== Segment start ==
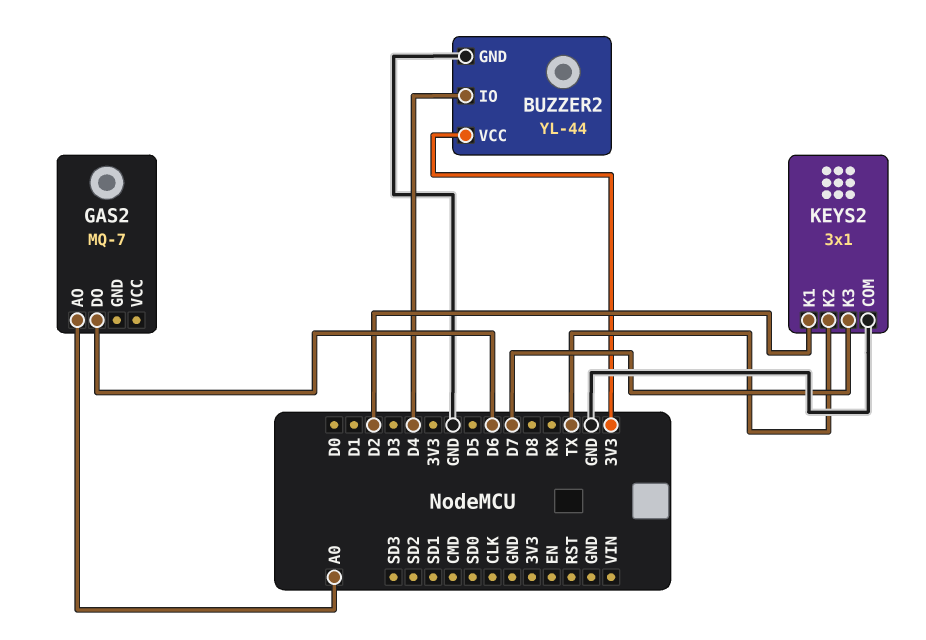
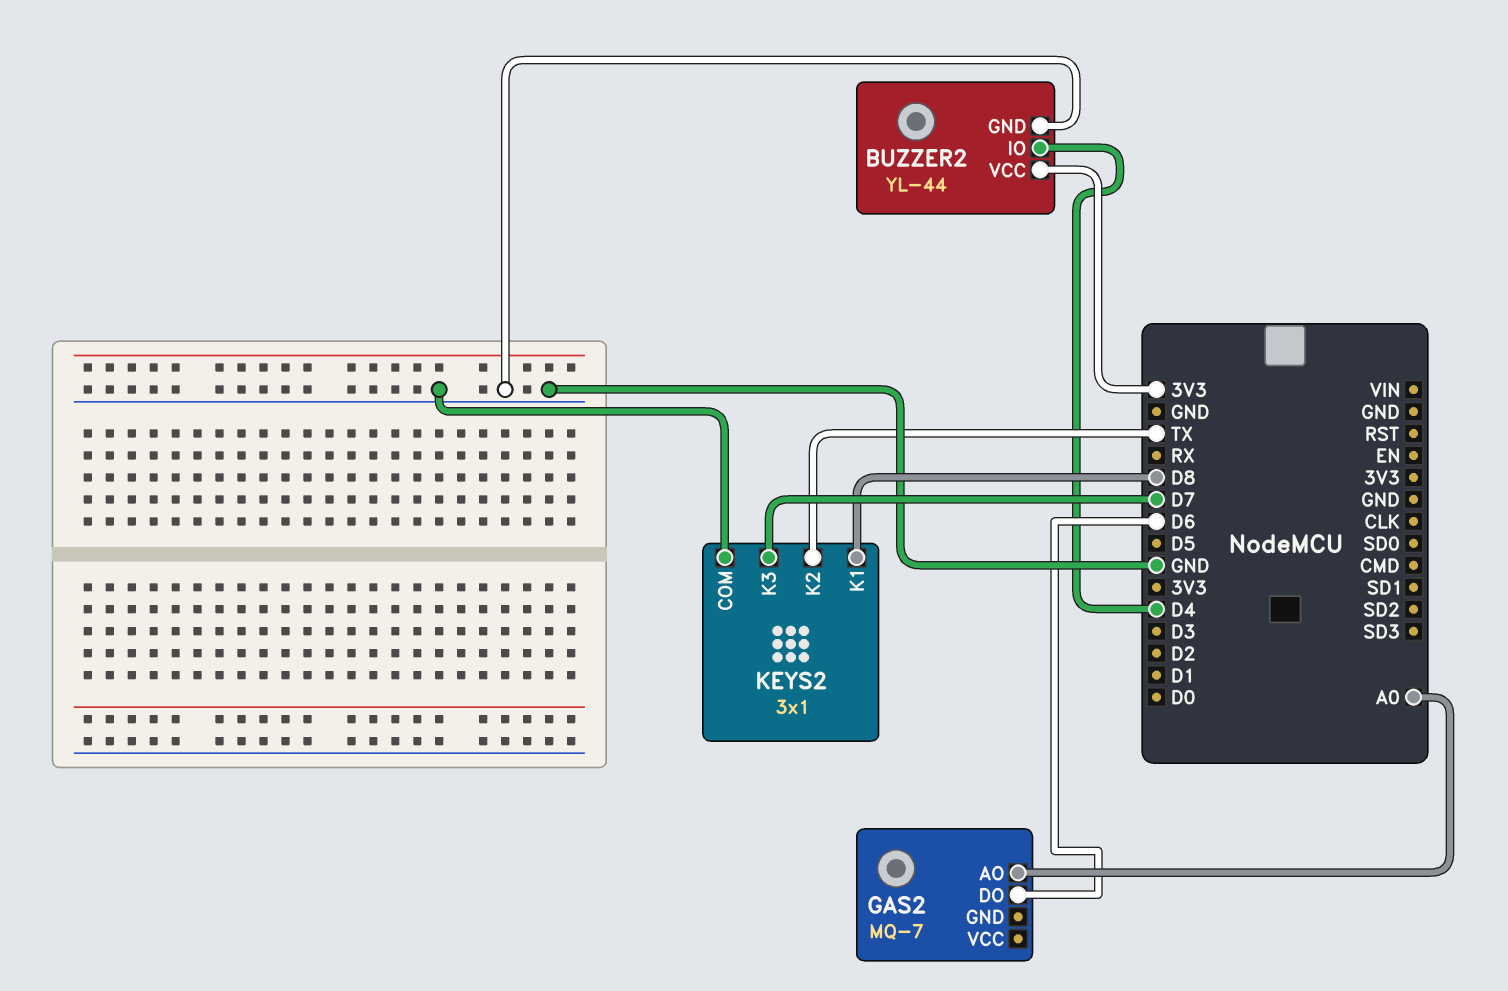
KEYS2 pin K1: D2 -> D8

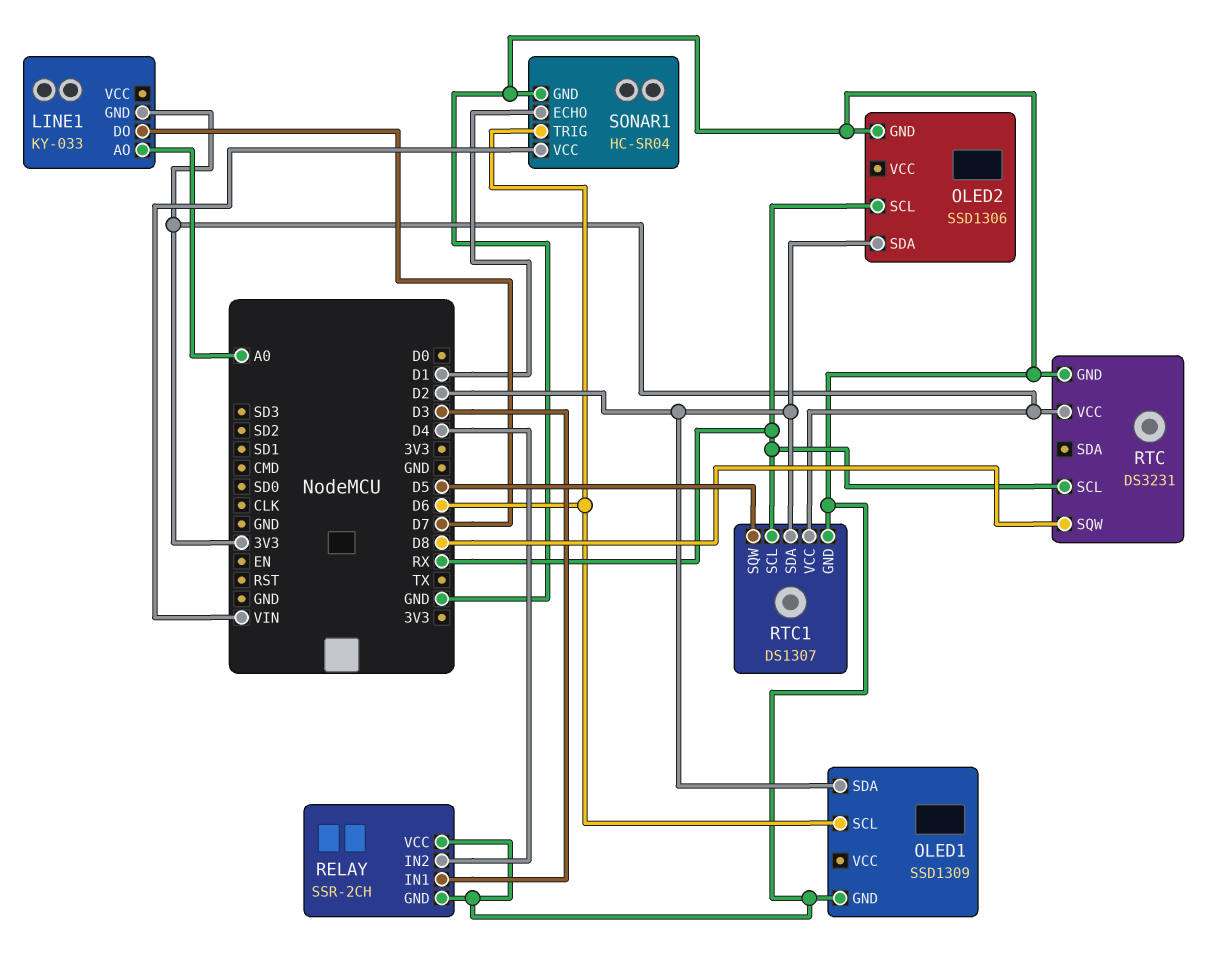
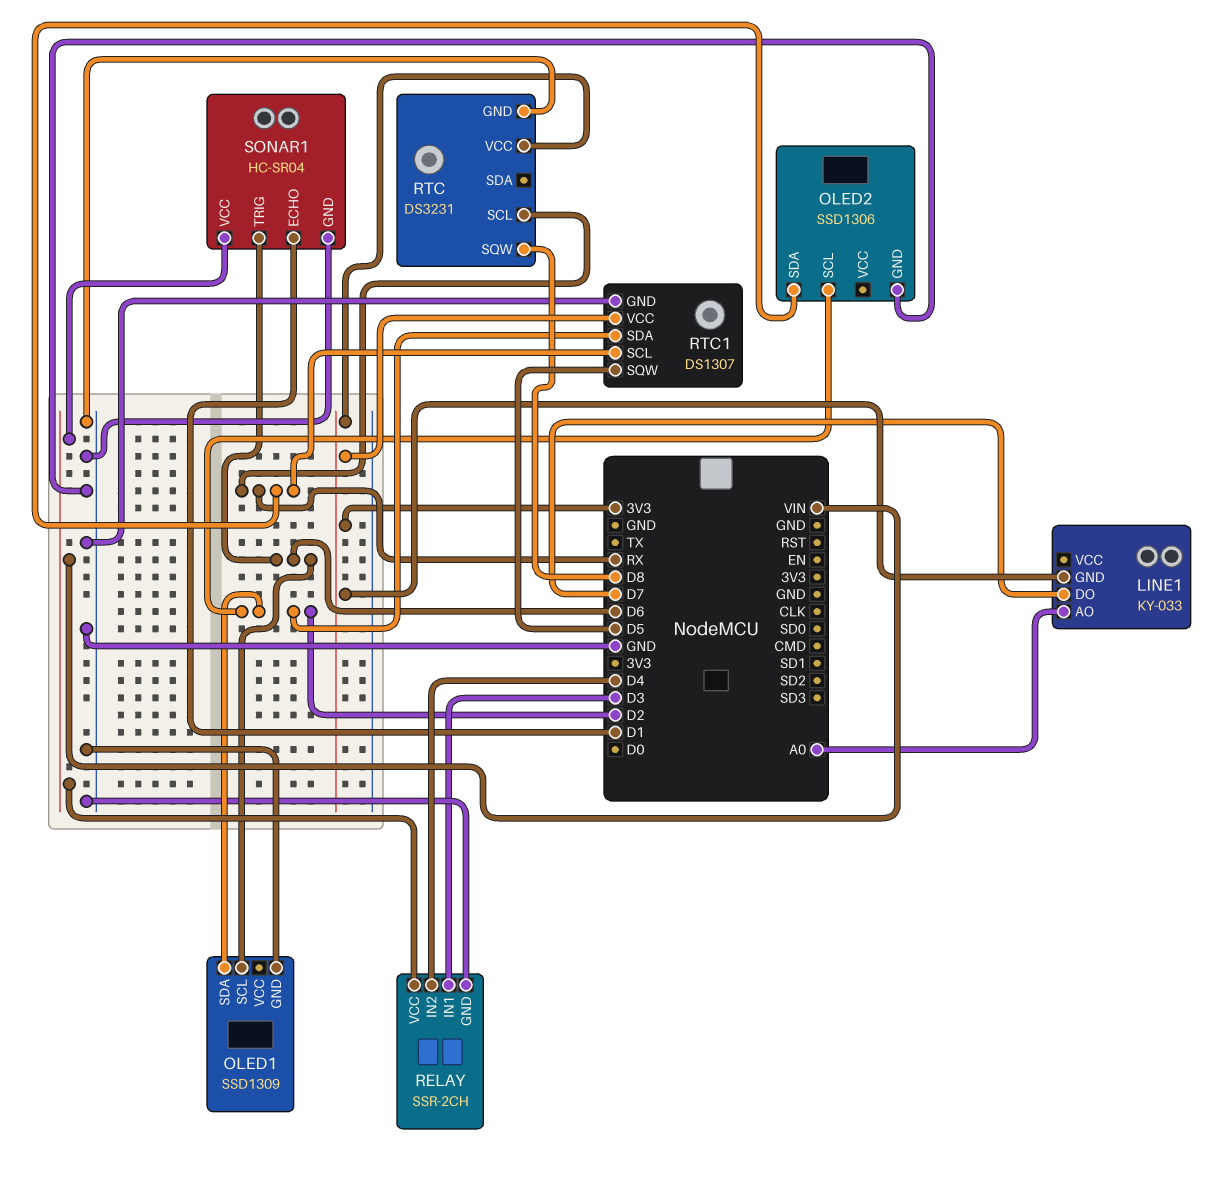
OLED2 pin SCL: RX -> D2
OLED2 pin SDA: D2 -> RX
RELAY pin VCC: GND -> VIN

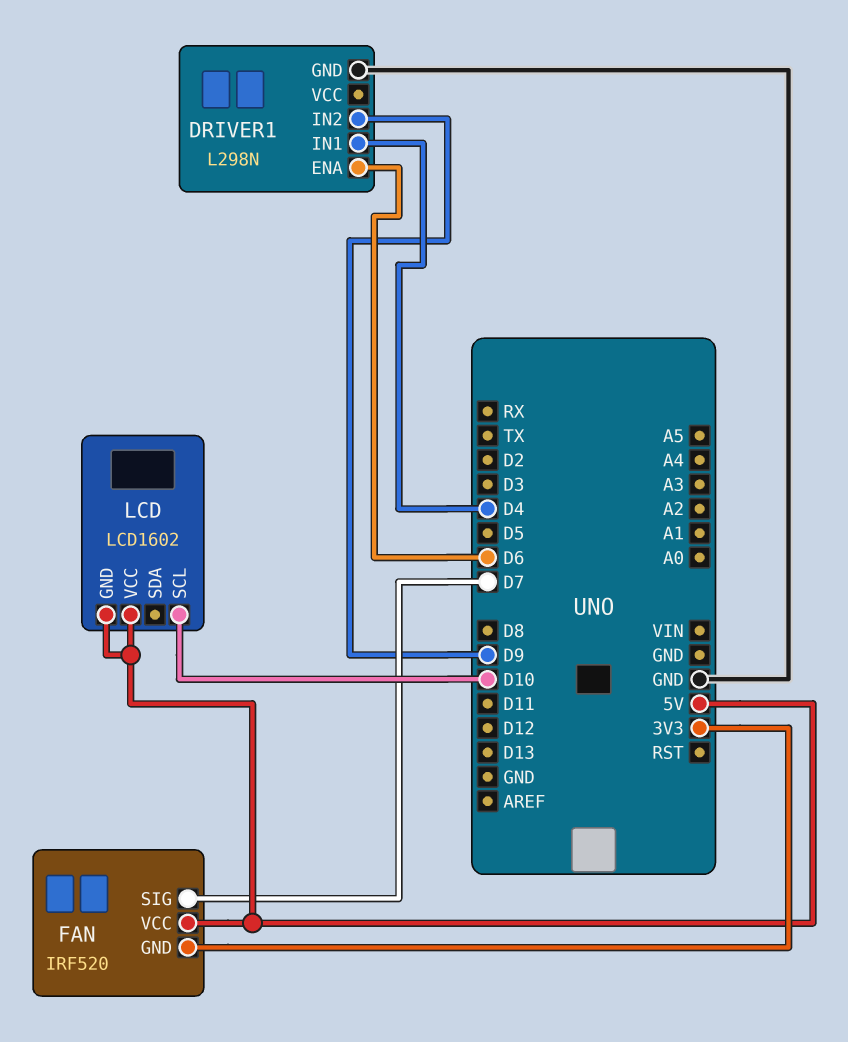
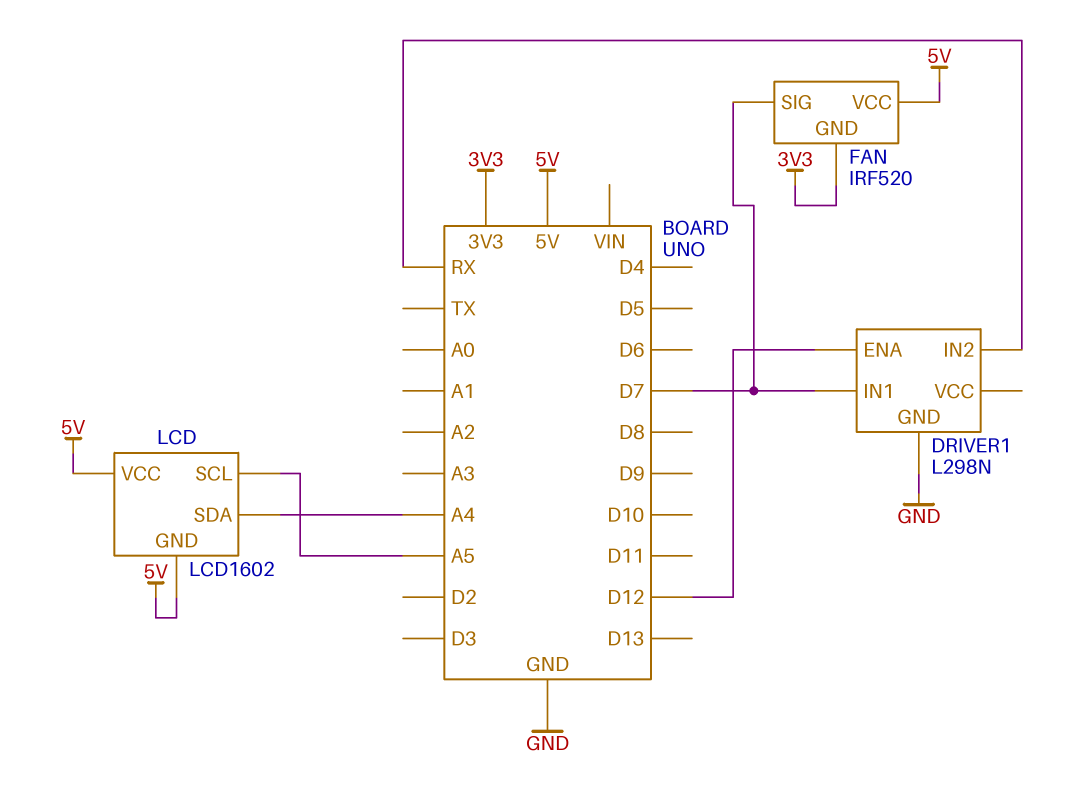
DRIVER1 pin ENA: D6 -> D12
DRIVER1 pin IN1: D4 -> D7
DRIVER1 pin IN2: D9 -> RX
LCD pin SCL: D10 -> A5
LCD pin SDA: none -> A4

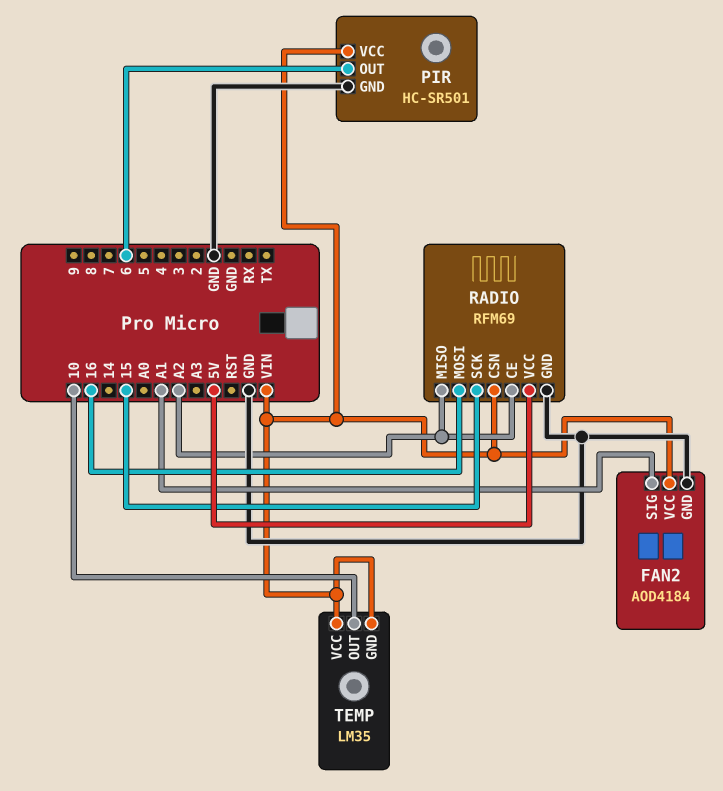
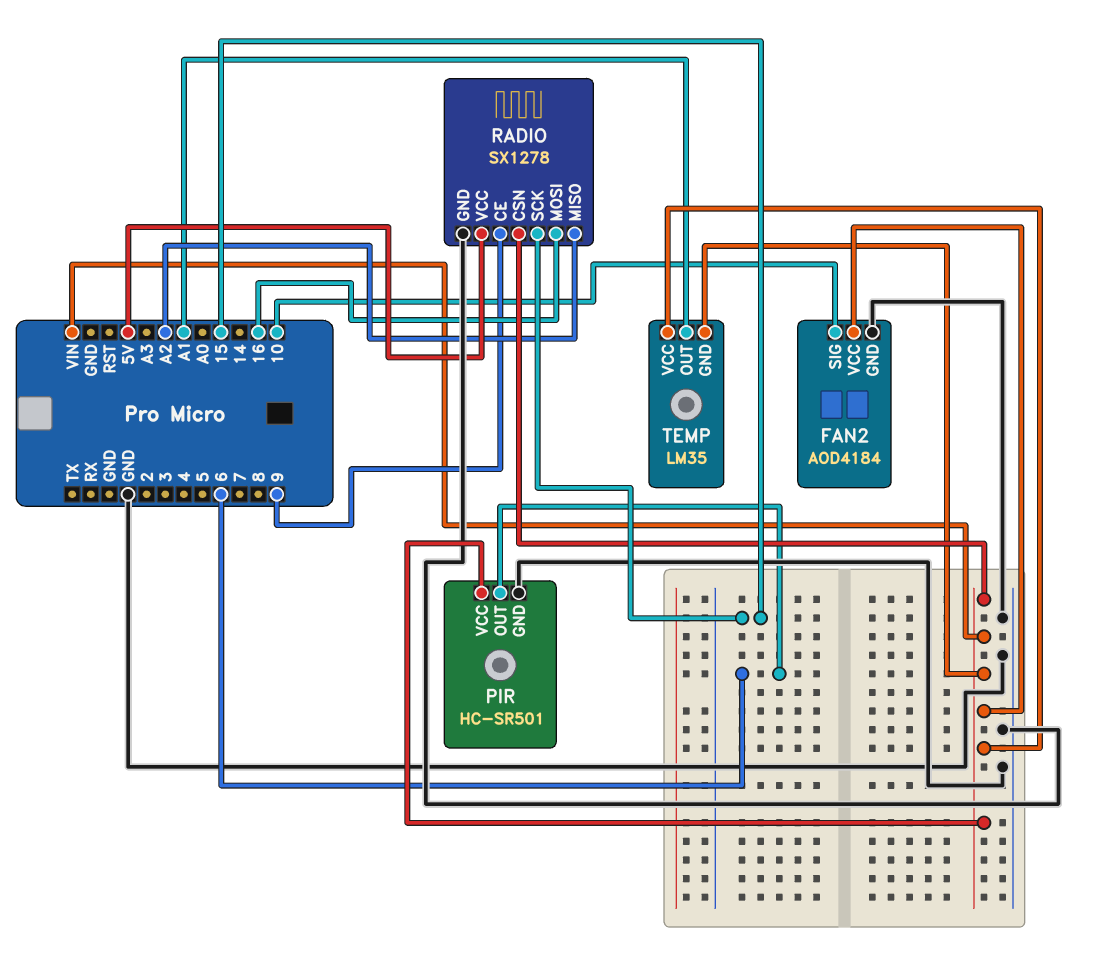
FAN2 pin SIG: A1 -> 10
RADIO: RFM69 -> SX1278
RADIO pin CE: A2 -> 9
TEMP pin OUT: 10 -> A1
== Segment end ==
Repeat exactly the lines in the entries from the one containing "RELAY pin VCC: GND -> VIN" to the final line, inclusive, and nothing beyond them; skip pictures.

Exercise result >>
RELAY pin VCC: GND -> VIN

DRIVER1 pin ENA: D6 -> D12
DRIVER1 pin IN1: D4 -> D7
DRIVER1 pin IN2: D9 -> RX
LCD pin SCL: D10 -> A5
LCD pin SDA: none -> A4

FAN2 pin SIG: A1 -> 10
RADIO: RFM69 -> SX1278
RADIO pin CE: A2 -> 9
TEMP pin OUT: 10 -> A1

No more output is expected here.